▼▼▼
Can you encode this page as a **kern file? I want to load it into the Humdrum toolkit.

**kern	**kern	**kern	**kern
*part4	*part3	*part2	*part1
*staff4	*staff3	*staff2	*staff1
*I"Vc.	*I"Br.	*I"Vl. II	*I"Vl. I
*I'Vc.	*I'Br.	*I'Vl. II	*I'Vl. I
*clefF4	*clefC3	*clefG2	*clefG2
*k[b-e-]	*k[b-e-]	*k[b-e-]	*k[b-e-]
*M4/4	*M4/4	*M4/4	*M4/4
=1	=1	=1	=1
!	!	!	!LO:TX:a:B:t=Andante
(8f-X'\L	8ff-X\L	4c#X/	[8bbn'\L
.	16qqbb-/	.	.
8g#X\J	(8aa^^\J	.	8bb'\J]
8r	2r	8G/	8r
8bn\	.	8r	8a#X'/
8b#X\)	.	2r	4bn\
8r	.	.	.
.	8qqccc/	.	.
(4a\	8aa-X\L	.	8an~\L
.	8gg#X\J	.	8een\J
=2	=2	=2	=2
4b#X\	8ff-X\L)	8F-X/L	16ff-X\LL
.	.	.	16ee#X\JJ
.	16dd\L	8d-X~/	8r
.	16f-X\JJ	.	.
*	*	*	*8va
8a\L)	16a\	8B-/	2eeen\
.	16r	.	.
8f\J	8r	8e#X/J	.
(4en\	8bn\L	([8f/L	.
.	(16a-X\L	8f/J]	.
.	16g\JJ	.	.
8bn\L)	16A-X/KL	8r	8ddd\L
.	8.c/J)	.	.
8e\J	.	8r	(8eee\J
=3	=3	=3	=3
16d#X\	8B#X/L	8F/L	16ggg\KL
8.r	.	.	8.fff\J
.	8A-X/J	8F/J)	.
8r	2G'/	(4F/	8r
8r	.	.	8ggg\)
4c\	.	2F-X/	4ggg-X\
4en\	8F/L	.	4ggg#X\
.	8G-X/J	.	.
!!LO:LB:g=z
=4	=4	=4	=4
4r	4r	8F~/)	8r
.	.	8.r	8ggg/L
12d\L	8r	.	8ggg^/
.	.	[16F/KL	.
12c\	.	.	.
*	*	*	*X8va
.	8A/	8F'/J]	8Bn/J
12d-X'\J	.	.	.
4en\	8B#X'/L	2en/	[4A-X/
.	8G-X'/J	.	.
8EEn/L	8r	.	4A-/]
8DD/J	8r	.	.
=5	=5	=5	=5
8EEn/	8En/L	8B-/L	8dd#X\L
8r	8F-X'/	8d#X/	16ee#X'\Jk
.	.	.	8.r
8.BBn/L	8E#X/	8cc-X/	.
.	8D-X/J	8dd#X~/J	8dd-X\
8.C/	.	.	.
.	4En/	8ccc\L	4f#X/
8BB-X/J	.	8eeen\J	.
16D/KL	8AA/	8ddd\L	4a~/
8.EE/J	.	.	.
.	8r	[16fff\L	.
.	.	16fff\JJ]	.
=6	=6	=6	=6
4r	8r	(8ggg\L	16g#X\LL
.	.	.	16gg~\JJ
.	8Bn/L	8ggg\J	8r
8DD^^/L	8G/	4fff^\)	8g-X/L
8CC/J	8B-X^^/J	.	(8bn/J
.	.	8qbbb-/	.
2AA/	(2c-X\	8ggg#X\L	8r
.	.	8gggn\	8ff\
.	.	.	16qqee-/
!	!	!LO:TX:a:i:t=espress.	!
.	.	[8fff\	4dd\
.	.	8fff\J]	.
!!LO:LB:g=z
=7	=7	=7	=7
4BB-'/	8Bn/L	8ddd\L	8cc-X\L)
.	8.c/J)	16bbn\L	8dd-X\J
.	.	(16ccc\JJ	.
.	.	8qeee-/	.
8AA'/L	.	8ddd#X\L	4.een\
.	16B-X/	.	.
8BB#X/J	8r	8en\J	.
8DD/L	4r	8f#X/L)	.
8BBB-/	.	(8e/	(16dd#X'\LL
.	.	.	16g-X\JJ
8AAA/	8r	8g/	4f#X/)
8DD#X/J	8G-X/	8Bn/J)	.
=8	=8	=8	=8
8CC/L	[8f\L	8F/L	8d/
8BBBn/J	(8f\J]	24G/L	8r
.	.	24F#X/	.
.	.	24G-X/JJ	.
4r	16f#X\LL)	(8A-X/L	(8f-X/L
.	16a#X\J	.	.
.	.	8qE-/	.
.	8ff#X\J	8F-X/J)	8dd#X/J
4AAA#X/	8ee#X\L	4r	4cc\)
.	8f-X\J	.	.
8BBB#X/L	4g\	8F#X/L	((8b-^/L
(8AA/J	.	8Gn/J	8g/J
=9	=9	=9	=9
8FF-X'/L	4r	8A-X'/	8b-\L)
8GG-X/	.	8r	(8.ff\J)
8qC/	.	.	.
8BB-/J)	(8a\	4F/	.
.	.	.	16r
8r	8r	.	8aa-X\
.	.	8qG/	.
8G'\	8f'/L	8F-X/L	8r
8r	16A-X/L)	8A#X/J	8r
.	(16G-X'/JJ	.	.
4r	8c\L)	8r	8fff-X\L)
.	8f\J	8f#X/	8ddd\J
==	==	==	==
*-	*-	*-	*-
▲▲▲
- **Given instruction**: Copy out each line of the rows above that contains the string "kern".

- **Result of the task**:
Can you encode this page as a **kern file? I want to load it into the Humdrum toolkit.
**kern	**kern	**kern	**kern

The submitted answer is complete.